(Supplied records begins)

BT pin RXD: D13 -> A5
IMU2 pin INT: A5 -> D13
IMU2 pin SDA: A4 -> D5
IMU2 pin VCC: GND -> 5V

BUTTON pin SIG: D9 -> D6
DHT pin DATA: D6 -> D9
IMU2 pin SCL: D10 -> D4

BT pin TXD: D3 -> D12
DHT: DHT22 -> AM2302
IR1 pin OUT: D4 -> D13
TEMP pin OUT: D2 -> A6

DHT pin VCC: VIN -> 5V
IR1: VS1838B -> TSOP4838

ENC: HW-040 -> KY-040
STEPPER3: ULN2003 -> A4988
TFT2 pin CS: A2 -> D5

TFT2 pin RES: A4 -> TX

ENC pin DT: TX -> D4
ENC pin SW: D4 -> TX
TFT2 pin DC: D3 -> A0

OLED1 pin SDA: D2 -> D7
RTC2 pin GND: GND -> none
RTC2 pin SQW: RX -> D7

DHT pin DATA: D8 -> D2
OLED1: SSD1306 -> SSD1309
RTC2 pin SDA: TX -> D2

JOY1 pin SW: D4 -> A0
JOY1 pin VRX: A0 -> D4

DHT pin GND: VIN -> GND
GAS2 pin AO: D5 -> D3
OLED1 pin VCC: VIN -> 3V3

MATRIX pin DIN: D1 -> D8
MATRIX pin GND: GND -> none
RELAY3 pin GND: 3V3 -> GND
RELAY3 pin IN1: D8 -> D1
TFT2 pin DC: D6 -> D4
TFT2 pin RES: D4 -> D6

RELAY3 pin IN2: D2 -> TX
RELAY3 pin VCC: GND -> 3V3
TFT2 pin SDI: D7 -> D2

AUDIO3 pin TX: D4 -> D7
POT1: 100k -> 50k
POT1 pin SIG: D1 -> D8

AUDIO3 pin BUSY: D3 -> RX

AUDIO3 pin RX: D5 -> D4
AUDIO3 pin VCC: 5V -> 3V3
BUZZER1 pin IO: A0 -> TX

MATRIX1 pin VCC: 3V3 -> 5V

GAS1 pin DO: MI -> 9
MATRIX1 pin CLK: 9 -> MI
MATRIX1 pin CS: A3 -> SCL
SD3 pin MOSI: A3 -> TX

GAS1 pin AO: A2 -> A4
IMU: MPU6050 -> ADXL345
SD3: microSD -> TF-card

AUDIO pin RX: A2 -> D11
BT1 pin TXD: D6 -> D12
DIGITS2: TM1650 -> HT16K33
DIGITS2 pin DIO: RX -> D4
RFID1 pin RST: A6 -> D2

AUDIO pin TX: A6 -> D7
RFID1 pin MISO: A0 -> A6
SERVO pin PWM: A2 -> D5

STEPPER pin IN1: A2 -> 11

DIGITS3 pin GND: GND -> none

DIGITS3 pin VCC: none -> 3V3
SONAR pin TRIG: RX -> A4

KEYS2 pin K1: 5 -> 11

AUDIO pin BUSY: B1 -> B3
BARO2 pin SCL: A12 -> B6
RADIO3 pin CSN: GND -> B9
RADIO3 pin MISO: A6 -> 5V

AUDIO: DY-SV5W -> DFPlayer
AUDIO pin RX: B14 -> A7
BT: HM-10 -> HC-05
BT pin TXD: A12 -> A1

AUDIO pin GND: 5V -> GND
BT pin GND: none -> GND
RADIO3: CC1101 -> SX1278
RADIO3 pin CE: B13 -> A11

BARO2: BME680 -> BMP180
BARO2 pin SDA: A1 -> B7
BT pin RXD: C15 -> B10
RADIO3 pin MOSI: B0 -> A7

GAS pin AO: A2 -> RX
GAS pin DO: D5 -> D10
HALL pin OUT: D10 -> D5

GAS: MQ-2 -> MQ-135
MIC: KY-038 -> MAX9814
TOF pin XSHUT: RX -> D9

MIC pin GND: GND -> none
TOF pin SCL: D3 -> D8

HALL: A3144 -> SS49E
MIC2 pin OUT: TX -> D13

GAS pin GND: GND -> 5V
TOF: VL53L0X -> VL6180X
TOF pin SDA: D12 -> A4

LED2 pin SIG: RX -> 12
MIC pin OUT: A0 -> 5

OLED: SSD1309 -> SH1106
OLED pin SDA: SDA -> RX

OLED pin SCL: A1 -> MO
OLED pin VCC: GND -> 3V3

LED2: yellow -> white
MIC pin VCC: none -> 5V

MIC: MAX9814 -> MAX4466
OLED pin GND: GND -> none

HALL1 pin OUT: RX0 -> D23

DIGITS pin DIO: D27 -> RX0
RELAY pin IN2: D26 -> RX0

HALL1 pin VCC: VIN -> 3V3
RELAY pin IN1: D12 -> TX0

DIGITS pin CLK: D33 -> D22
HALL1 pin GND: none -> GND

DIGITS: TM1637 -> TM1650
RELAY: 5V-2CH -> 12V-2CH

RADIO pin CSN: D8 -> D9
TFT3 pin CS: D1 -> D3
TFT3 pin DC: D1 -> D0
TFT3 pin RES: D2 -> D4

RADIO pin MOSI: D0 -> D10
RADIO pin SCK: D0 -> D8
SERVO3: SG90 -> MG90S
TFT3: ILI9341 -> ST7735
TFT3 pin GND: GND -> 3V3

(Supplied records ends)

Task directions:
Your output should be an exact copy of every line from the one containing "RADIO pin CSN: D8 -> D9" through the end of the records.

Answer section:
RADIO pin CSN: D8 -> D9
TFT3 pin CS: D1 -> D3
TFT3 pin DC: D1 -> D0
TFT3 pin RES: D2 -> D4

RADIO pin MOSI: D0 -> D10
RADIO pin SCK: D0 -> D8
SERVO3: SG90 -> MG90S
TFT3: ILI9341 -> ST7735
TFT3 pin GND: GND -> 3V3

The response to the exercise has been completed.